WHAT TO PRODUCE: Pictures aside, return every line below exactly as written.

BEGIN DATA SHOWN

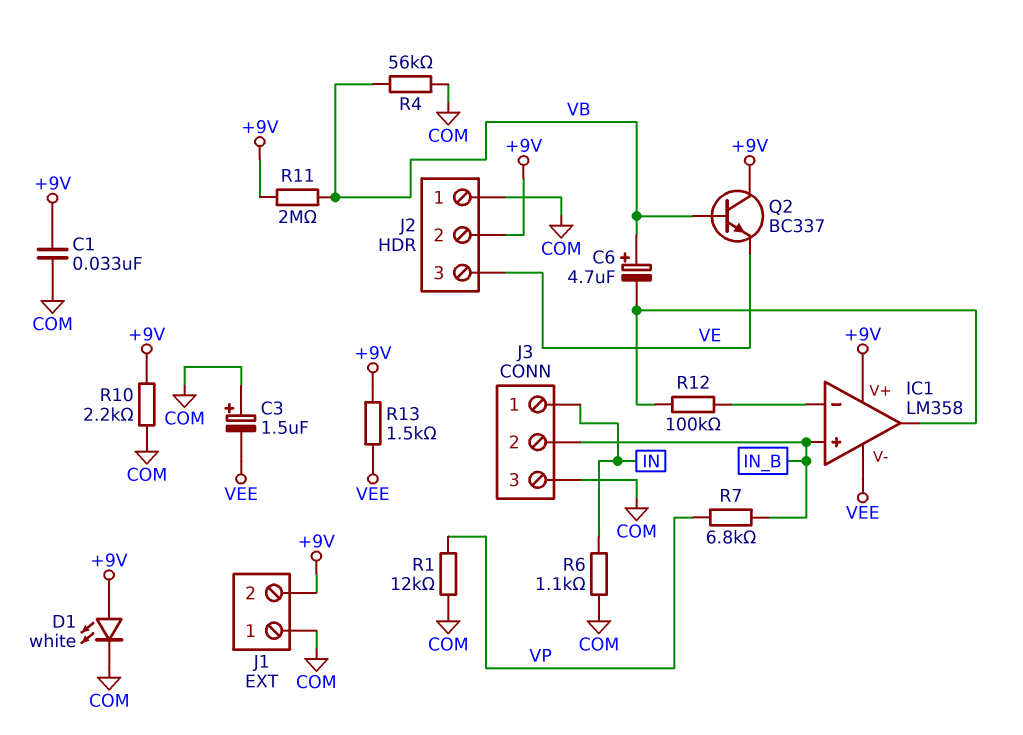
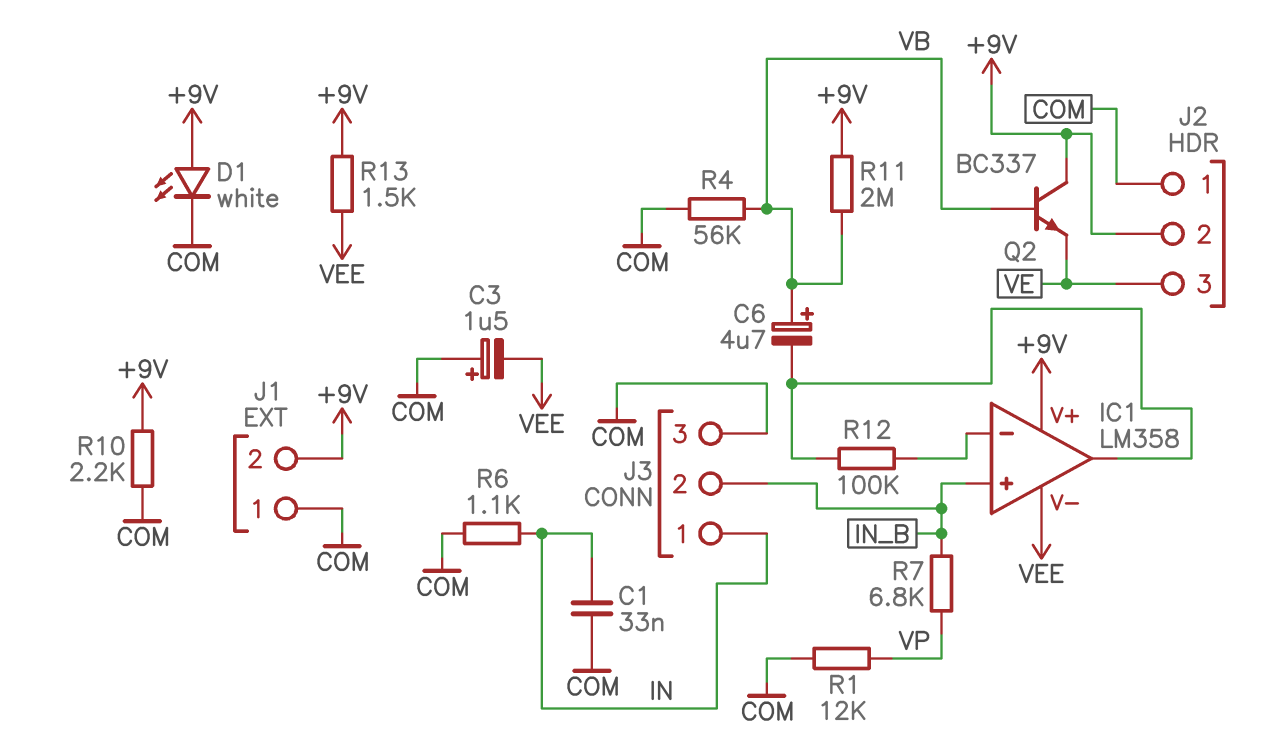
C1: 33nF (+9V, COM) -> 33nF (COM, IN)

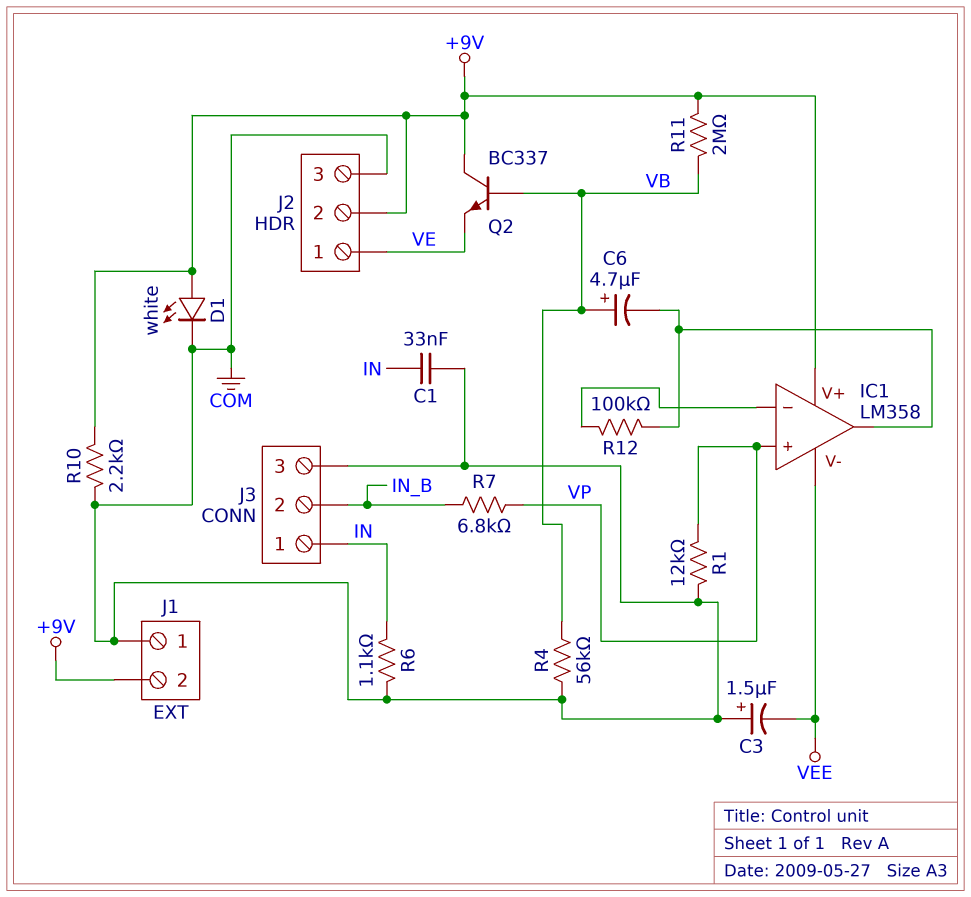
IC1 pin in+: IN_B -> VP
J2 pin 1: COM -> VE
J2 pin 3: VE -> COM
R13: 1.5k (+9V, VEE) -> none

END DATA SHOWN

ANSWER:
C1: 33nF (+9V, COM) -> 33nF (COM, IN)

IC1 pin in+: IN_B -> VP
J2 pin 1: COM -> VE
J2 pin 3: VE -> COM
R13: 1.5k (+9V, VEE) -> none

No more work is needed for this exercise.